What you return must match the listing below character for character, minus any pictures.

* Information provided *
################
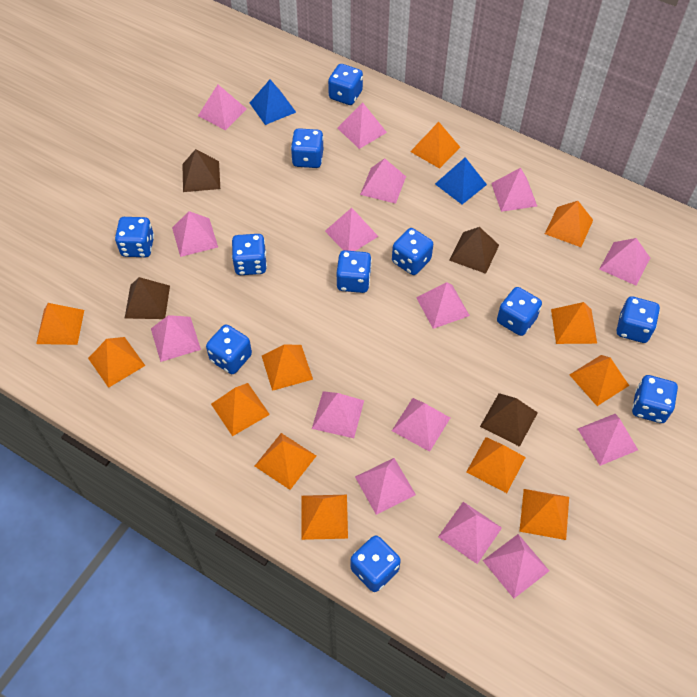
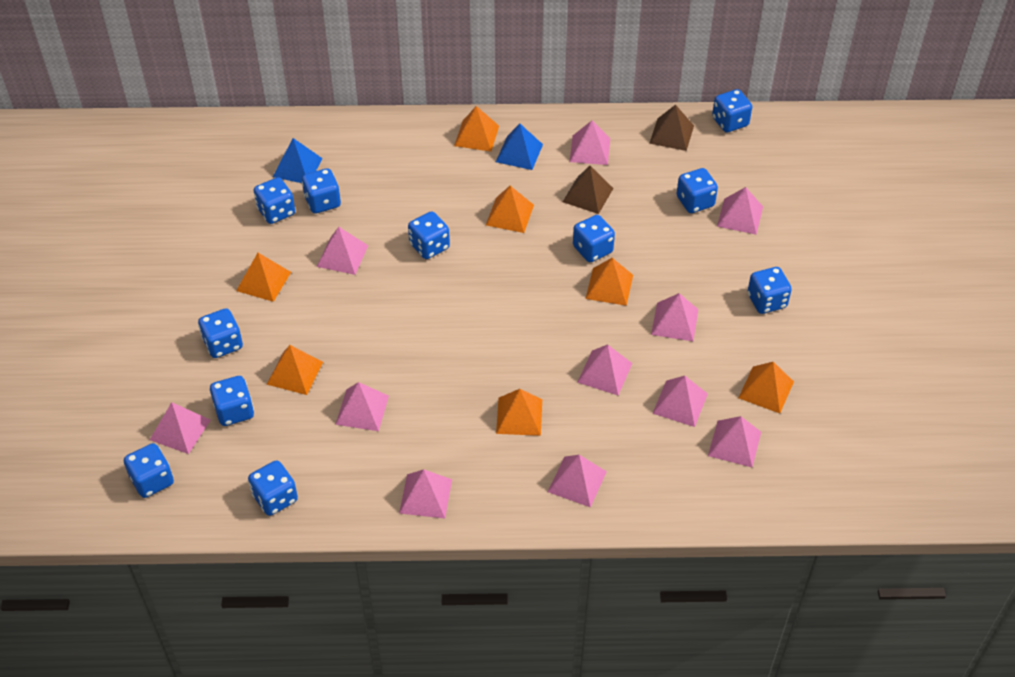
brown pyramid: 4 -> 2
orange pyramid: 12 -> 7
pink pyramid: 15 -> 11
################
* Answer to this exercise *
brown pyramid: 4 -> 2
orange pyramid: 12 -> 7
pink pyramid: 15 -> 11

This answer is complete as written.